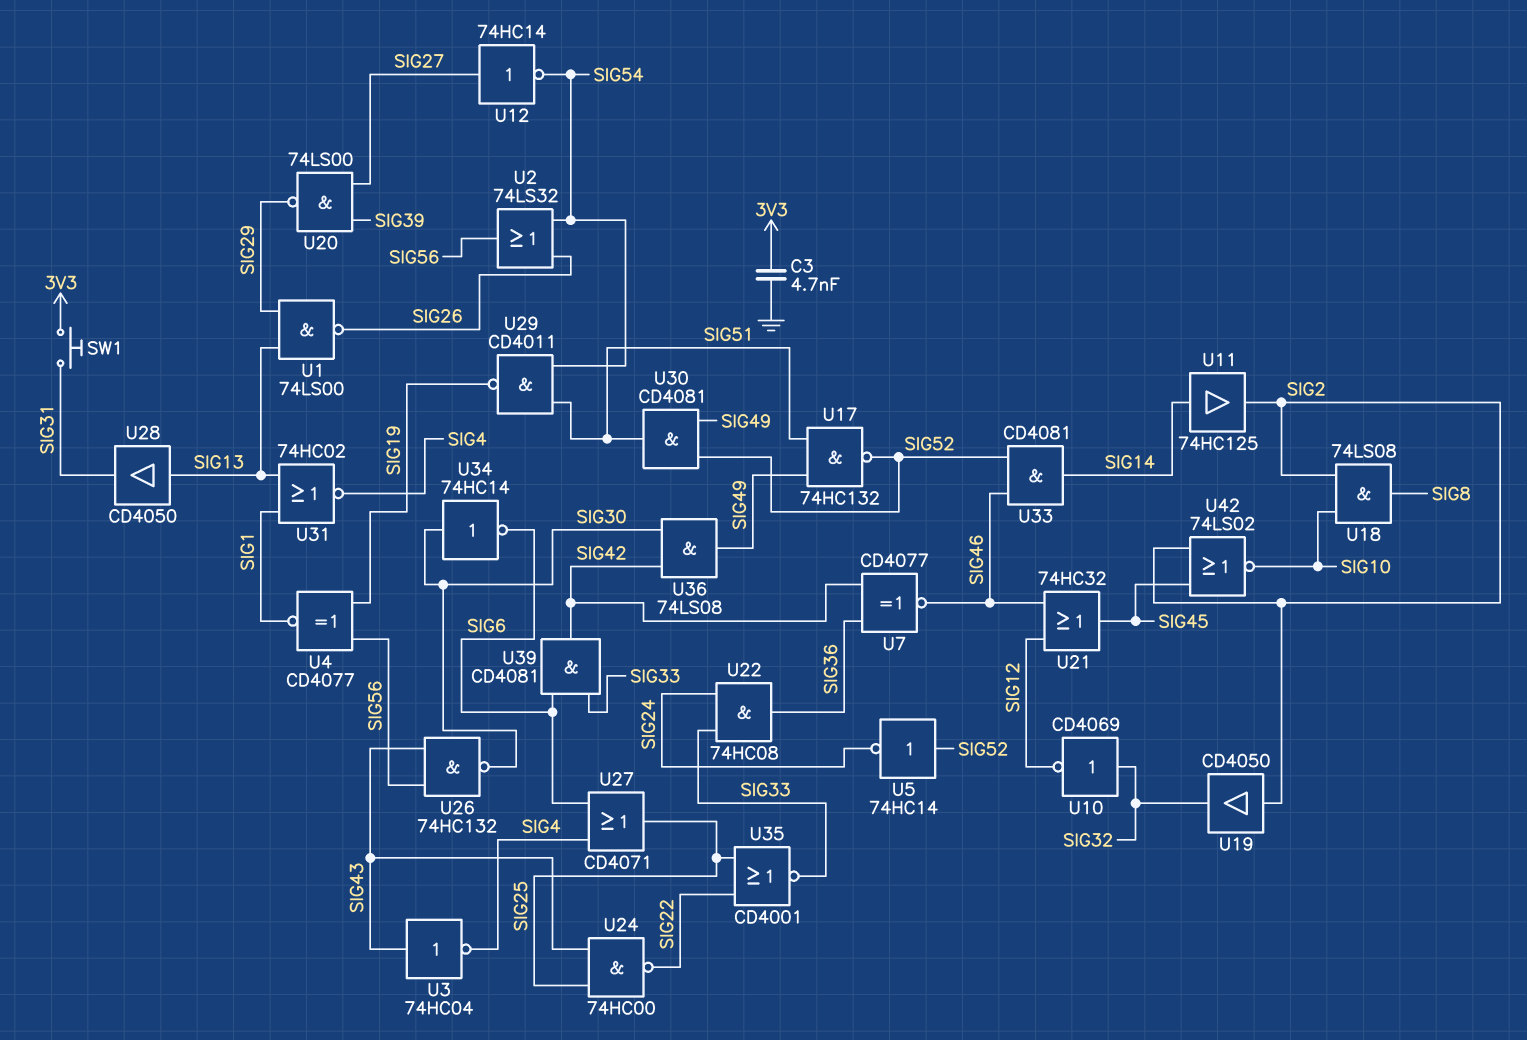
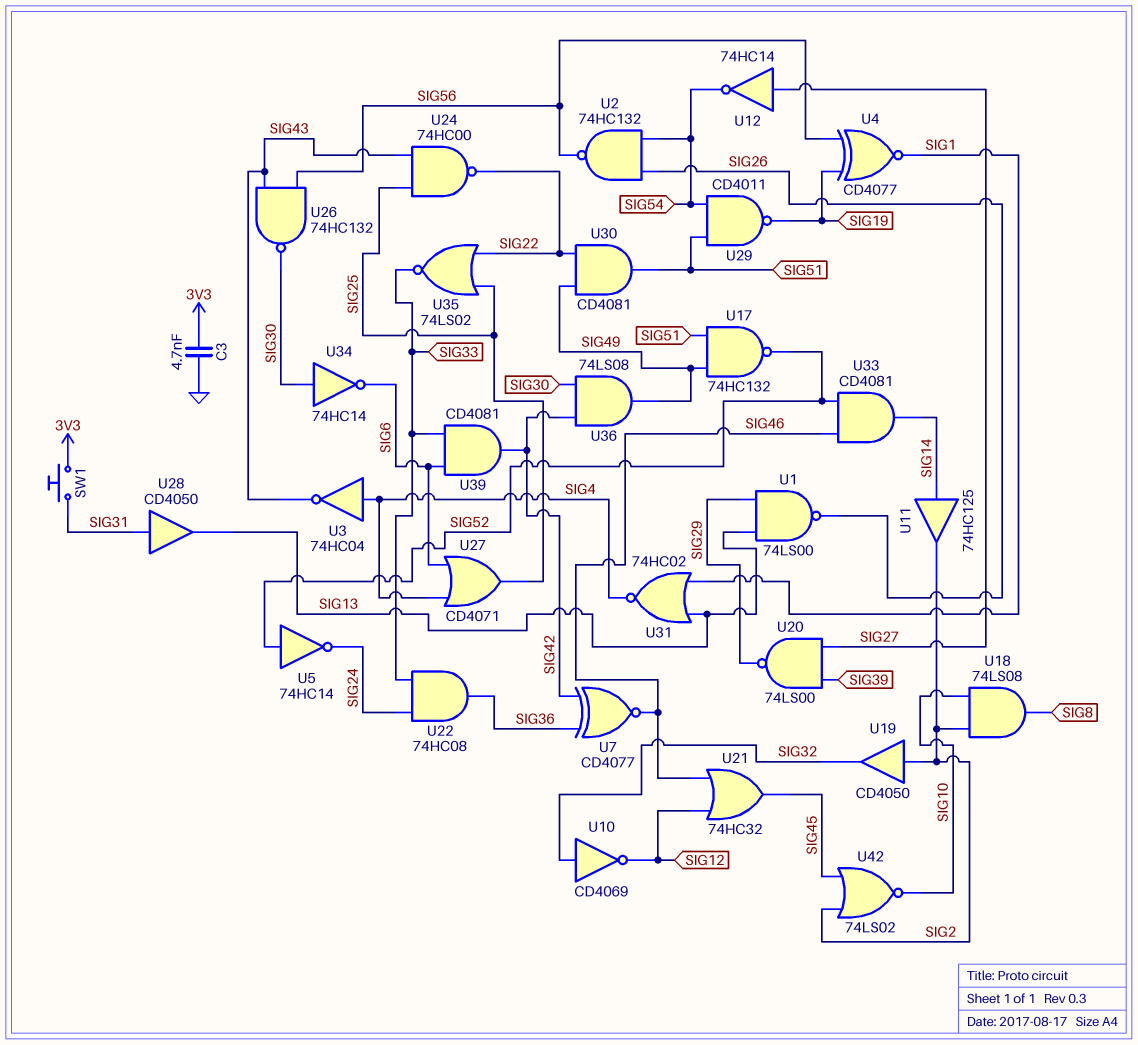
U2: OR 74LS32 (in SIG26, in SIG54, out SIG56) -> NAND 74HC132 (in SIG26, in SIG54, out SIG56)
U3: NOT 74HC04 (in SIG43, out SIG4) -> NOT 74HC04 (in SIG4, out SIG43)
U28: buffer CD4050 (in SIG13, out SIG31) -> buffer CD4050 (in SIG31, out SIG13)
U30: AND CD4081 (in SIG49, in SIG52, out SIG51) -> AND CD4081 (in SIG22, in SIG49, out SIG51)
U35: NOR CD4001 (in SIG22, in SIG25, out SIG33) -> NOR 74LS02 (in SIG22, in SIG25, out SIG33)

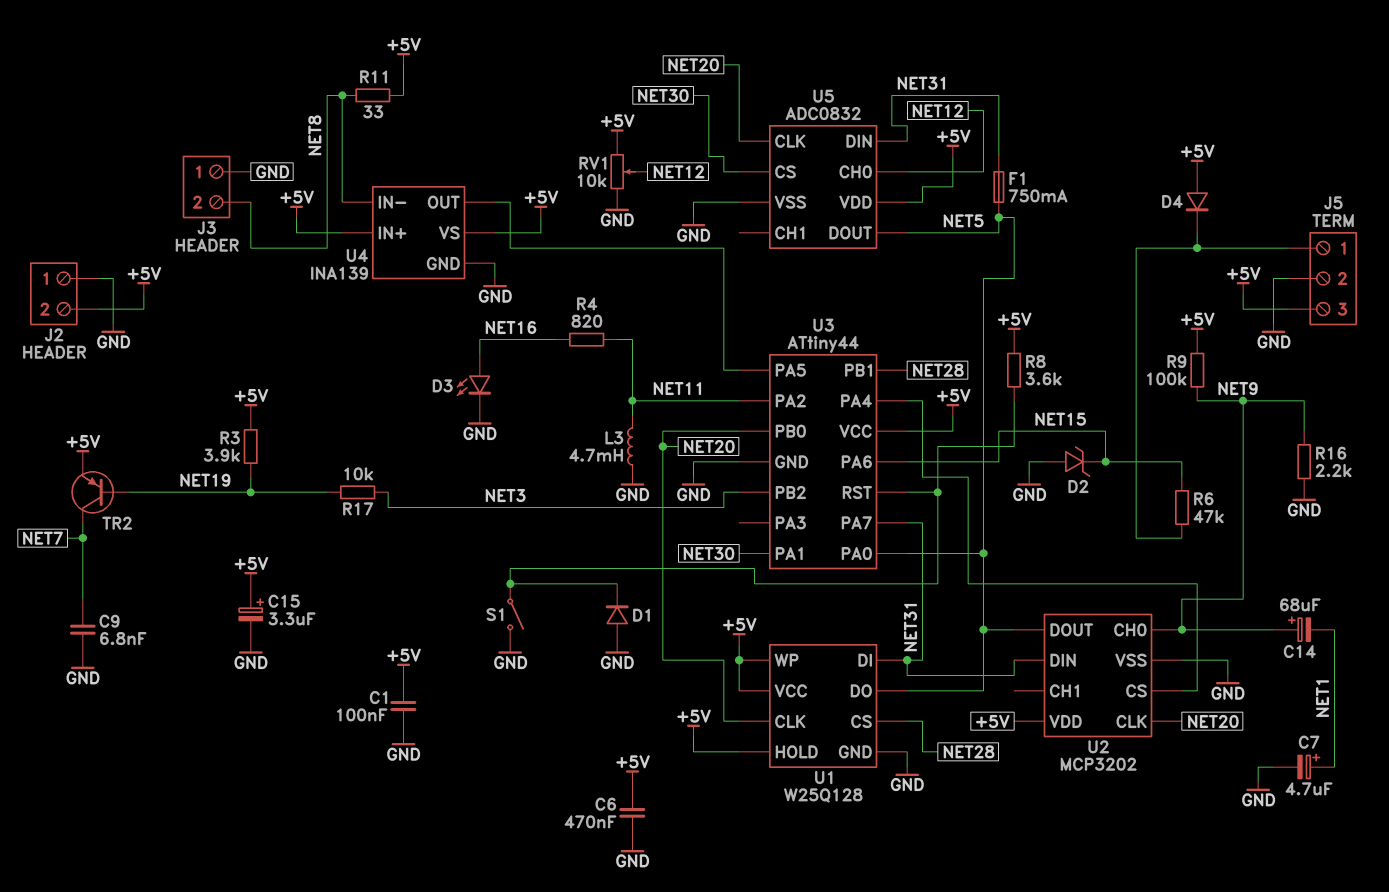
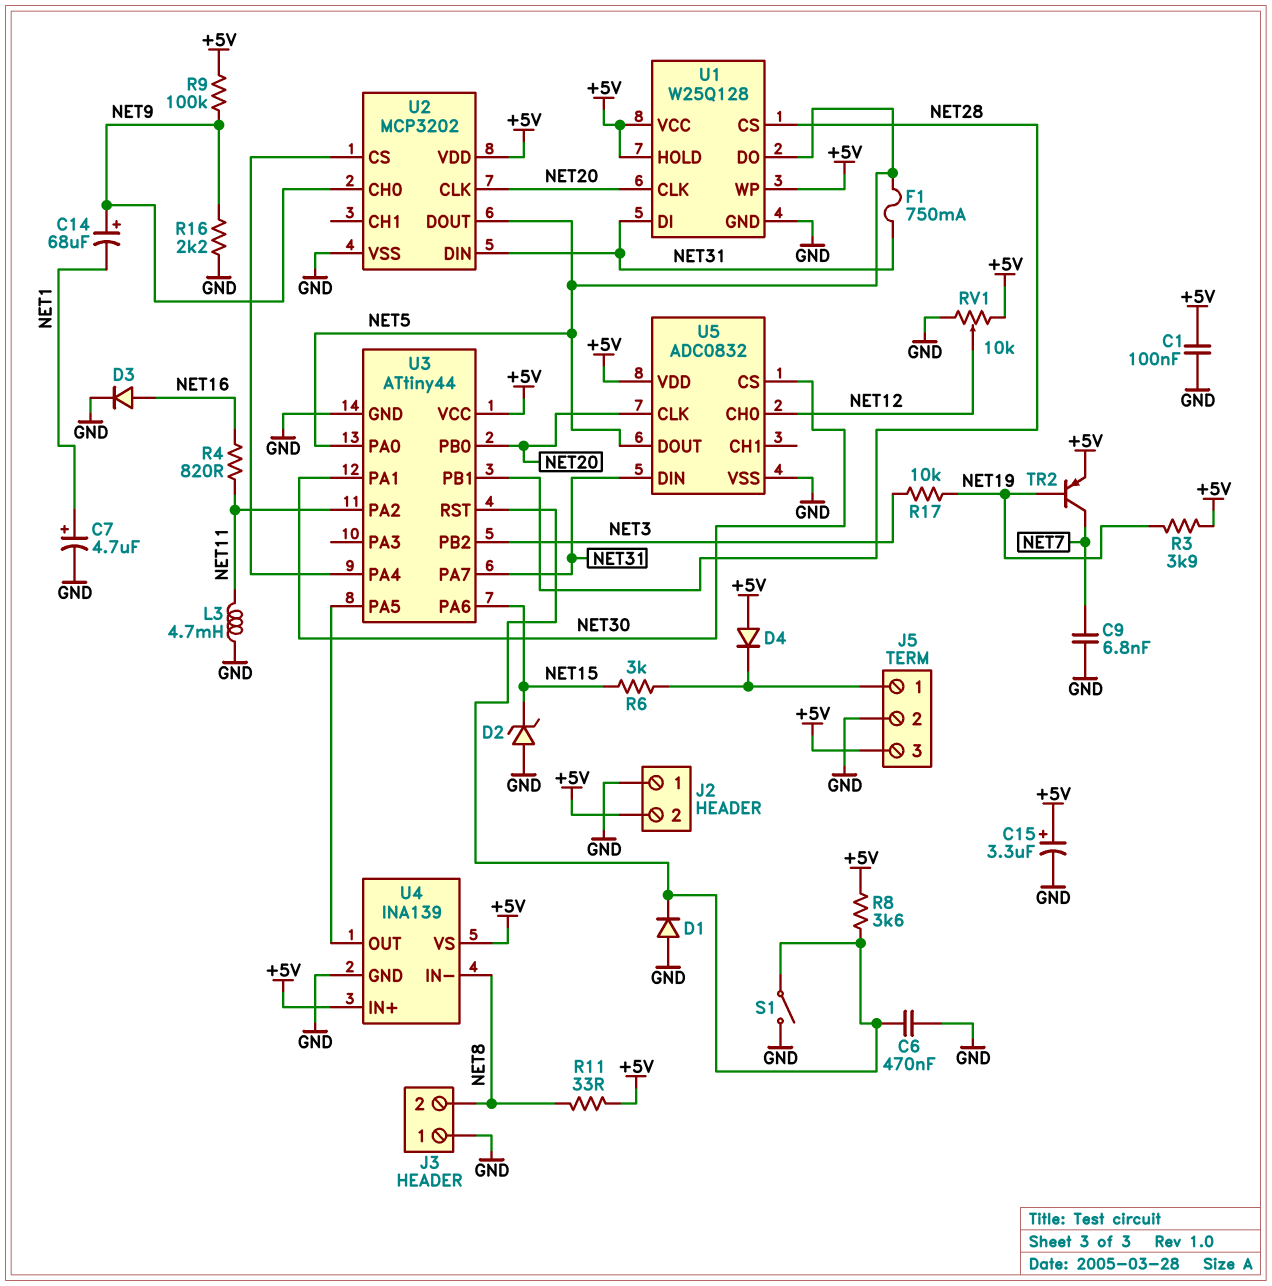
C6: 470nF (+5V, GND) -> 470nF (GND, U3/RST)
D3: LED (A NET16, K GND) -> diode (A NET16, K GND)
R6: 47k (J5/1, NET15) -> 3k (J5/1, NET15)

* _ASSIGNMENT_
Set down exactly the lines from the start of the records through the line containing "U35: NOR CD4001", both included, and omit the pictures.

* _THE ANSWER_
U2: OR 74LS32 (in SIG26, in SIG54, out SIG56) -> NAND 74HC132 (in SIG26, in SIG54, out SIG56)
U3: NOT 74HC04 (in SIG43, out SIG4) -> NOT 74HC04 (in SIG4, out SIG43)
U28: buffer CD4050 (in SIG13, out SIG31) -> buffer CD4050 (in SIG31, out SIG13)
U30: AND CD4081 (in SIG49, in SIG52, out SIG51) -> AND CD4081 (in SIG22, in SIG49, out SIG51)
U35: NOR CD4001 (in SIG22, in SIG25, out SIG33) -> NOR 74LS02 (in SIG22, in SIG25, out SIG33)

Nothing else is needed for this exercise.